=== Begin Enclosure ===

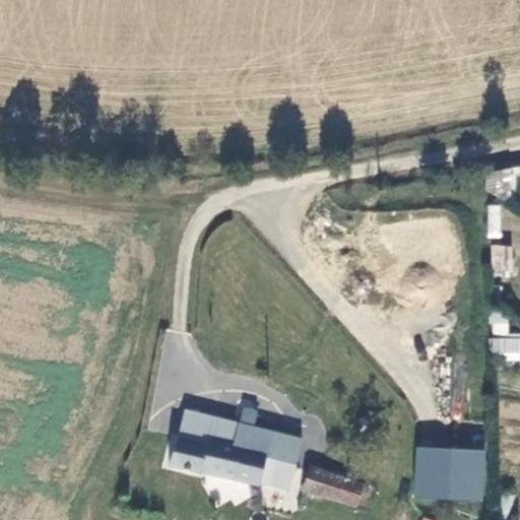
[(483,184),(499,192),(507,183),(506,163),(483,167),(483,184)]
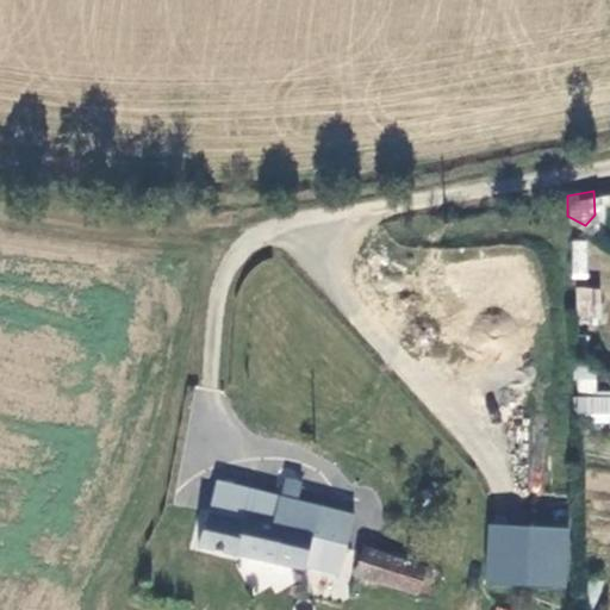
[(571,241),(573,279),(590,278),(586,240),(571,241)]
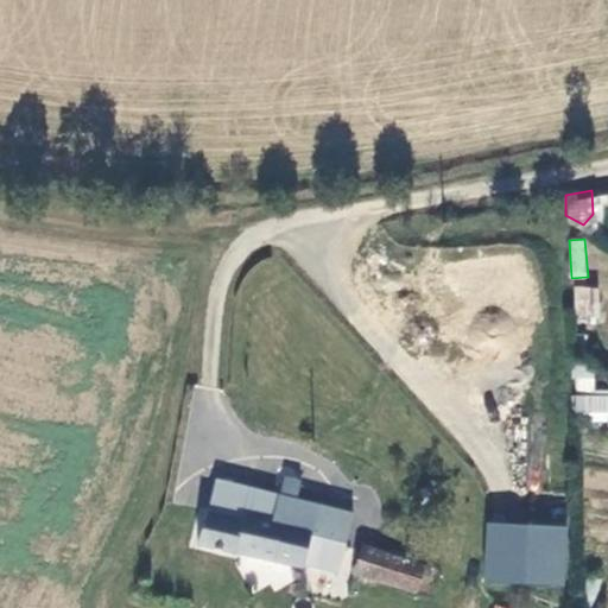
[(575,306),(599,311),(597,283),(575,278),(575,306)]
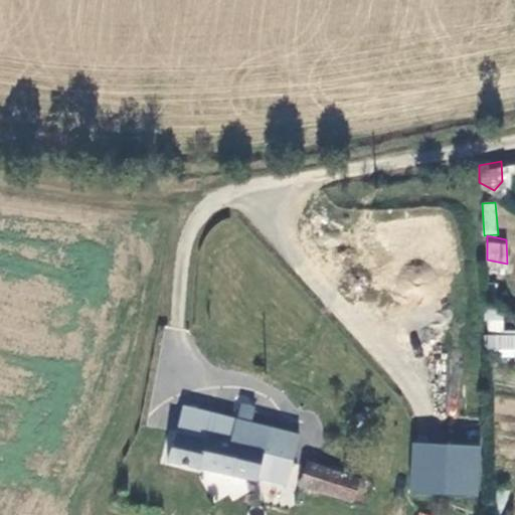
[(503,332),(504,313),(486,313),(485,332),(503,332)]
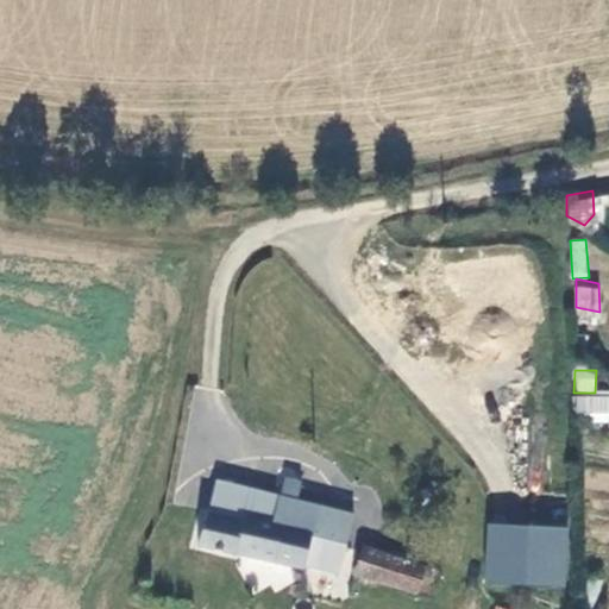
[(608,395),(573,394),(572,418),(608,419),(608,395)]
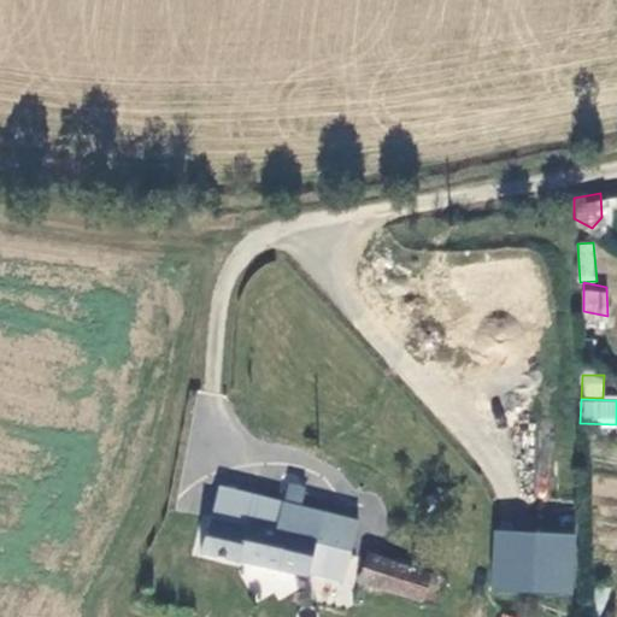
[(230,471),(234,476),(247,477),(250,474),(252,469),(248,463),(236,460),(230,465),(230,471)]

=== End Enclosure ===

From the line that holds "[(503,332),(504,313),(486,313),(485,332),(503,332)]" to the last line of the records, please copy each line exactly and nothing else. Pictures stay out.

# Answer below:
[(503,332),(504,313),(486,313),(485,332),(503,332)]
[(608,395),(573,394),(572,418),(608,419),(608,395)]
[(230,471),(234,476),(247,477),(250,474),(252,469),(248,463),(236,460),(230,465),(230,471)]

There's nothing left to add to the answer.